→ **Task objective**
Where the string "KEYS" occurs in the material below, report the whole line.

+ + + + + + +

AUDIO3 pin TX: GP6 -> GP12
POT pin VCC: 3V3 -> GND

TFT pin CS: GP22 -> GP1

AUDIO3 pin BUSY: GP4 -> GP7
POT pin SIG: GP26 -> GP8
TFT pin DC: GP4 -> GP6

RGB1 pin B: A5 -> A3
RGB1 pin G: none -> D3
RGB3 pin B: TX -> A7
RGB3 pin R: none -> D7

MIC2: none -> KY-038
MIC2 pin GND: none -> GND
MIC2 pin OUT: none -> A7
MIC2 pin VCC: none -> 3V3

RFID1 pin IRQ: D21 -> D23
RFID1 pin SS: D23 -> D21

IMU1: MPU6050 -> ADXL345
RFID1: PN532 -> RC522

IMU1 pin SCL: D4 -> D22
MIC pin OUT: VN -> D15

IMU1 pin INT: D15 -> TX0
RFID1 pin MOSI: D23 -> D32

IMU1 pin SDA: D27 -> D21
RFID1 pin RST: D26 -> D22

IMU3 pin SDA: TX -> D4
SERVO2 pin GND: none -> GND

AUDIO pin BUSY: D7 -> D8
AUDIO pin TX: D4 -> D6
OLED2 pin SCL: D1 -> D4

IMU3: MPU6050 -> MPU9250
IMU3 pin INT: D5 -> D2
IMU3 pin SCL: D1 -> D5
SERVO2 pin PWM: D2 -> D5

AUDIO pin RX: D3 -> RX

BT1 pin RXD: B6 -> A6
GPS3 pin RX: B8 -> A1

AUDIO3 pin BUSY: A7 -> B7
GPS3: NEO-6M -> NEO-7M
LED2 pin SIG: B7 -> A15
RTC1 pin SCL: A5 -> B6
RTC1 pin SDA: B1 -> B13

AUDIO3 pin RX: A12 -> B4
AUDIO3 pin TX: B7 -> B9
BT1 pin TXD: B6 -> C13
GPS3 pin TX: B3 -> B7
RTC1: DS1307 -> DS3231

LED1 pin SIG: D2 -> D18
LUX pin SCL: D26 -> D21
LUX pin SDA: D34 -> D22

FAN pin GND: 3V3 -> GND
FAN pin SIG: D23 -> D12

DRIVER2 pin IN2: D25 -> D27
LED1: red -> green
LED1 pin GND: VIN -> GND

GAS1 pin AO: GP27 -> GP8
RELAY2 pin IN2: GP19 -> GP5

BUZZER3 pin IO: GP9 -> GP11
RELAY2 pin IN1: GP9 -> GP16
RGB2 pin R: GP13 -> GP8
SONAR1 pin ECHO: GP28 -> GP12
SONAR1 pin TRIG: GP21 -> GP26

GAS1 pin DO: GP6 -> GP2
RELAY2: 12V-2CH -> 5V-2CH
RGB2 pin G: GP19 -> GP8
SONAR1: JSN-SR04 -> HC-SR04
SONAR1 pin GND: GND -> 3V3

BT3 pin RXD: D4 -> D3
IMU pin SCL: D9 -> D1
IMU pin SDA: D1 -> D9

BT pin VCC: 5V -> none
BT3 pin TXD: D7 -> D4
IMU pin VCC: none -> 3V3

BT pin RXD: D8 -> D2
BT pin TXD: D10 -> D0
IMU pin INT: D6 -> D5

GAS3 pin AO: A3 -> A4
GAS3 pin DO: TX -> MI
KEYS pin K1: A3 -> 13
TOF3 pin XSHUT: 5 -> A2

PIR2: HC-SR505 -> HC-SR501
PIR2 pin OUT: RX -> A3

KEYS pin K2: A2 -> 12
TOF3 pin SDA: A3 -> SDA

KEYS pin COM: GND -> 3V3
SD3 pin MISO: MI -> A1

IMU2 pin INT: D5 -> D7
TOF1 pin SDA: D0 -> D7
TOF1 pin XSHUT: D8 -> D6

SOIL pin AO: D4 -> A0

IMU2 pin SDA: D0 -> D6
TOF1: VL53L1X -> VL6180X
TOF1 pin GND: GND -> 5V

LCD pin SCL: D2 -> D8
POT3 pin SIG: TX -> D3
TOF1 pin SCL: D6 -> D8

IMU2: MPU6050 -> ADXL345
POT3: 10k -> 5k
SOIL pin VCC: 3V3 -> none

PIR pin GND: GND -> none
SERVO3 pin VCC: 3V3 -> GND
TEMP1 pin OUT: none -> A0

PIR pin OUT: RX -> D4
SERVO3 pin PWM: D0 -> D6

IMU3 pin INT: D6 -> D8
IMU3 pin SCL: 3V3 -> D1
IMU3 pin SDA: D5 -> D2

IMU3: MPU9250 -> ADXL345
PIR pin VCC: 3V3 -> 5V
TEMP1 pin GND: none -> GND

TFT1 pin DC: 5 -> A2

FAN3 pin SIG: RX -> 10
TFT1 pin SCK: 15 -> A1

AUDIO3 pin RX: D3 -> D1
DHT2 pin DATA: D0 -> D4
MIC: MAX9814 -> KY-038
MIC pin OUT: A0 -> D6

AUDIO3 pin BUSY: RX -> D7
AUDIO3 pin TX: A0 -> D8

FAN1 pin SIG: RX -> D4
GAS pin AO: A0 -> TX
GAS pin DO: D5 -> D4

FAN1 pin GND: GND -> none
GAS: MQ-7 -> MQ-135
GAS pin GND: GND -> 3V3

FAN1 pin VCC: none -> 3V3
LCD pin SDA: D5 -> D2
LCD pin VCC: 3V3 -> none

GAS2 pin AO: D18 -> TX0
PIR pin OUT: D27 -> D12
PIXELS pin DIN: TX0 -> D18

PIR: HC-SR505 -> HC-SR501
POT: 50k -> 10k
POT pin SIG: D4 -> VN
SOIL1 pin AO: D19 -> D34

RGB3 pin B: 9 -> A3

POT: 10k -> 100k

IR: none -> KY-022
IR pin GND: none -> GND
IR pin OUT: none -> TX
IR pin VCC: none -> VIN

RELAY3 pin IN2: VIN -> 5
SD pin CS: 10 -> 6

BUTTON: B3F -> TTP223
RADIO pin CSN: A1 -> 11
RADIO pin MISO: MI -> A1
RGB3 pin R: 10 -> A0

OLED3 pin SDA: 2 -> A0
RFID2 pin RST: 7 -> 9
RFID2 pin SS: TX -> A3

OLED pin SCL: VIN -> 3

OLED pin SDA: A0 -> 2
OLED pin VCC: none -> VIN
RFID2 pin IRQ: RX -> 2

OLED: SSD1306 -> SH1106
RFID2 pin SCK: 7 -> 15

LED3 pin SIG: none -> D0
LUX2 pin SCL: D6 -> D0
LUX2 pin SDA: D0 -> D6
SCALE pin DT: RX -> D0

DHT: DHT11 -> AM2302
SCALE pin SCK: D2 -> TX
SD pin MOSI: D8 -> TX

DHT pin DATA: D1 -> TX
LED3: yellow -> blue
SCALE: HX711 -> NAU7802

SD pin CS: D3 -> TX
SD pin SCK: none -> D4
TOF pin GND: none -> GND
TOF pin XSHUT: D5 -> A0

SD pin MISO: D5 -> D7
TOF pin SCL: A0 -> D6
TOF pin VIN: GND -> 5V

+ + + + + + +

→ **Exercise result**
KEYS pin K1: A3 -> 13
KEYS pin K2: A2 -> 12
KEYS pin COM: GND -> 3V3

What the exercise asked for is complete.